_Exercise details_.
Everything from the line with "black cross: (30, 272) -> (43, 196), moved" down to the line with "orange circle: (888, 249)" below must be printed exactly, those two lines included. Exclude pictures.

= Beginning of Section =

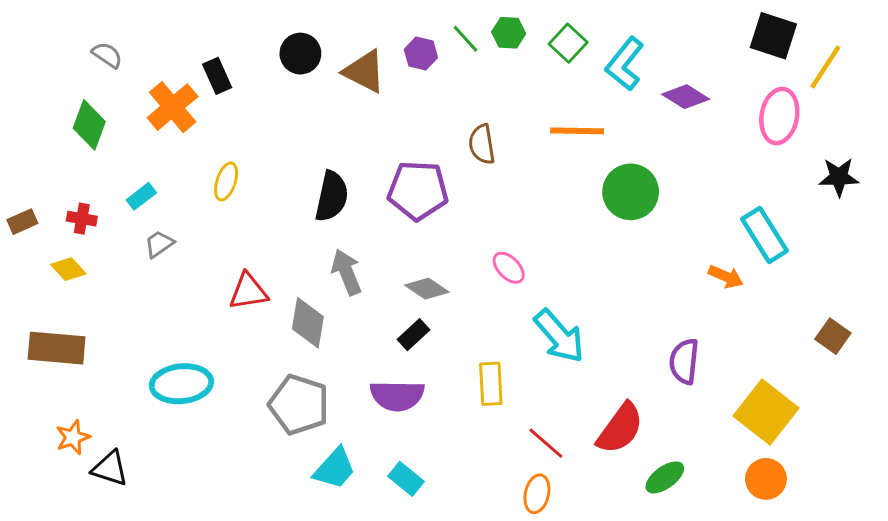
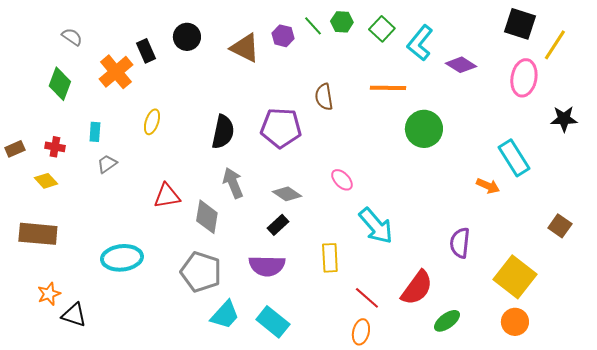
black circle: (300, 54) -> (187, 37), moved
cyan rectangle: (141, 196) -> (95, 132), turned -48
cyan rectangle: (406, 479) -> (273, 322), size x1.4

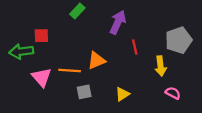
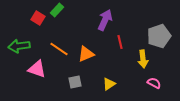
green rectangle: (77, 11) -> (57, 10), moved
red square: (41, 36) -> (38, 18), moved, turned 32
orange line: (70, 71) -> (59, 49), moved, turned 30
pink triangle: (41, 77) -> (37, 69), turned -30

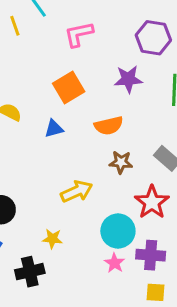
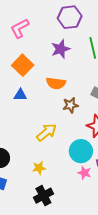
orange semicircle: (109, 126) -> (56, 83), turned 36
blue triangle: (54, 129) -> (20, 95), turned 32
black cross: (30, 272) -> (43, 196), moved

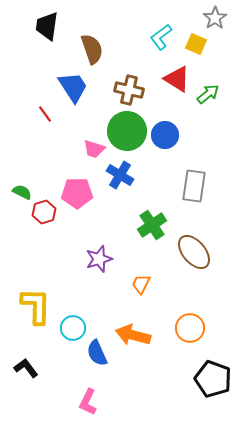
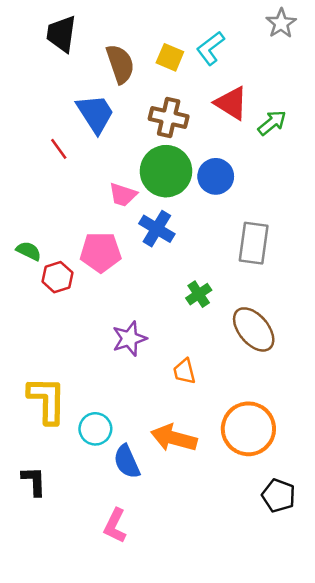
yellow square: (196, 44) -> (170, 57), moved
green cross: (152, 225) -> (199, 294), size x0.7
orange trapezoid: (141, 284) -> (184, 371), turned -40
orange circle: (190, 328) -> (248, 429), size x1.4
black L-shape: (26, 368) -> (34, 481), turned 35
black pentagon: (213, 379) -> (278, 496), size x0.7

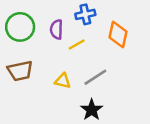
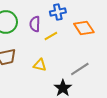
orange diamond: (118, 34) -> (84, 28), turned -45
gray line: (95, 77) -> (80, 69), moved

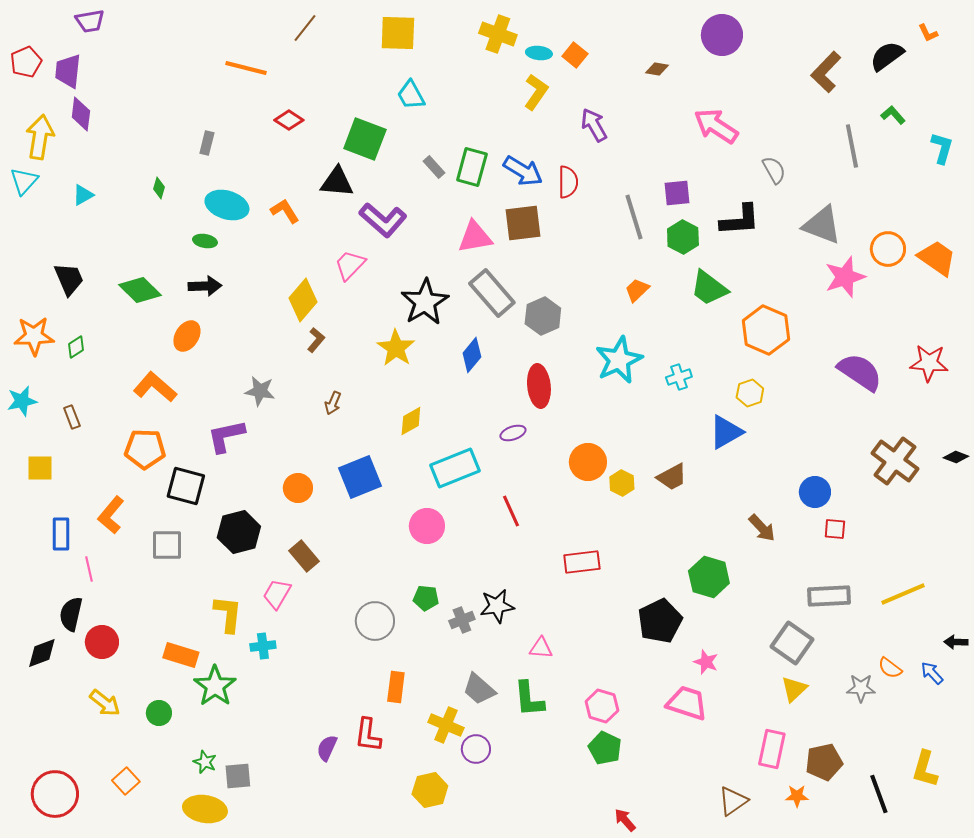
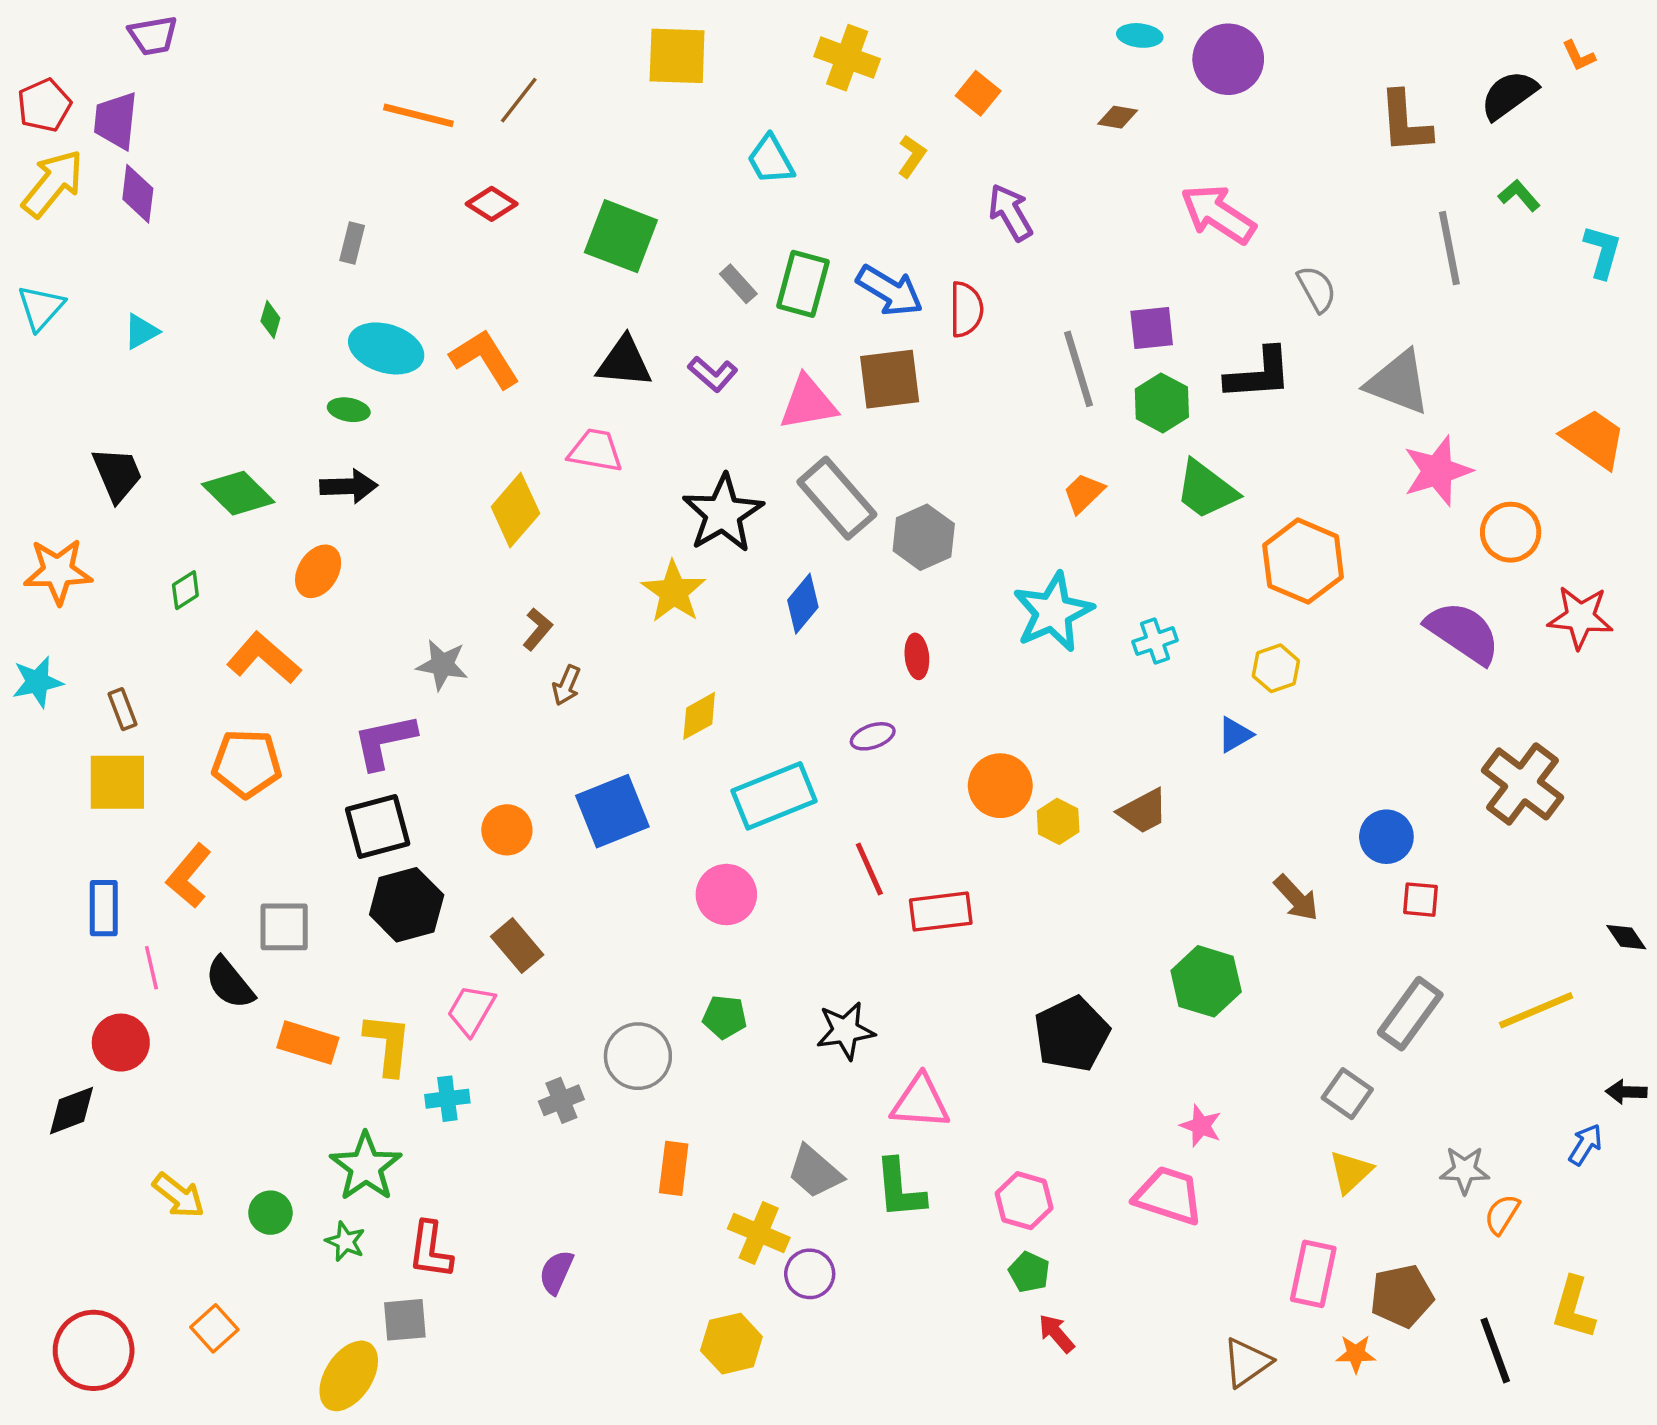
brown line: (305, 28) -> (519, 100), moved
cyan ellipse: (539, 53) -> (1140, 35), moved
brown L-shape: (826, 72) -> (1405, 122), turned -48
yellow L-shape: (536, 92) -> (912, 156), size x0.7
cyan trapezoid: (411, 95) -> (771, 160), moved
yellow arrow: (40, 137) -> (53, 183), moved, turned 30
black triangle: (337, 182) -> (624, 362), moved
orange L-shape: (285, 211) -> (485, 359), size x1.4
purple L-shape: (383, 220) -> (713, 374), moved, size x0.6
orange circle: (888, 249) -> (1511, 532), moved
pink trapezoid: (350, 265) -> (595, 451), turned 56
brown L-shape: (316, 340) -> (538, 629), moved
green diamond: (76, 347) -> (185, 590), moved
red ellipse: (539, 386) -> (917, 656), size x0.6
blue triangle: (726, 432) -> (1235, 735), size x0.6
black diamond: (956, 457) -> (1626, 937), moved, turned 35
yellow square: (40, 468) -> (117, 782), moved, size x1.4
black square: (186, 486) -> (378, 826), moved, turned -30
red rectangle: (582, 562) -> (941, 912), moved
gray rectangle: (829, 596) -> (1410, 1014), turned -51
black semicircle: (71, 614) -> (230, 983), moved, turned -52
gray cross: (462, 620) -> (561, 1100), moved
black pentagon: (660, 621) -> (1072, 1034), moved
red circle: (102, 642) -> (121, 1043), moved
gray square: (792, 643) -> (1347, 1094), size x0.7
pink triangle: (541, 648) -> (920, 1102), size x1.5
orange rectangle: (181, 655) -> (308, 1043), moved
orange semicircle: (890, 668) -> (1502, 1214), moved, turned 85
blue arrow: (932, 673) -> (1585, 1145), turned 75
red L-shape: (368, 735) -> (430, 1250), moved
green pentagon: (605, 748) -> (1029, 1272), size x0.7
green star: (205, 762) -> (345, 1242), moved
yellow ellipse: (205, 809) -> (349, 1376), turned -66
red arrow: (625, 820) -> (1056, 1333), moved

= End of Section =

_Completed exercise_.
black cross: (30, 272) -> (43, 196), moved

yellow square: (196, 44) -> (170, 57), moved
green cross: (152, 225) -> (199, 294), size x0.7
orange trapezoid: (141, 284) -> (184, 371), turned -40
orange circle: (190, 328) -> (248, 429), size x1.4
black L-shape: (26, 368) -> (34, 481), turned 35
black pentagon: (213, 379) -> (278, 496), size x0.7

orange diamond: (118, 34) -> (84, 28), turned -45
gray line: (95, 77) -> (80, 69), moved

brown line: (305, 28) -> (519, 100), moved
cyan ellipse: (539, 53) -> (1140, 35), moved
brown L-shape: (826, 72) -> (1405, 122), turned -48
yellow L-shape: (536, 92) -> (912, 156), size x0.7
cyan trapezoid: (411, 95) -> (771, 160), moved
yellow arrow: (40, 137) -> (53, 183), moved, turned 30
black triangle: (337, 182) -> (624, 362), moved
orange L-shape: (285, 211) -> (485, 359), size x1.4
purple L-shape: (383, 220) -> (713, 374), moved, size x0.6
orange circle: (888, 249) -> (1511, 532), moved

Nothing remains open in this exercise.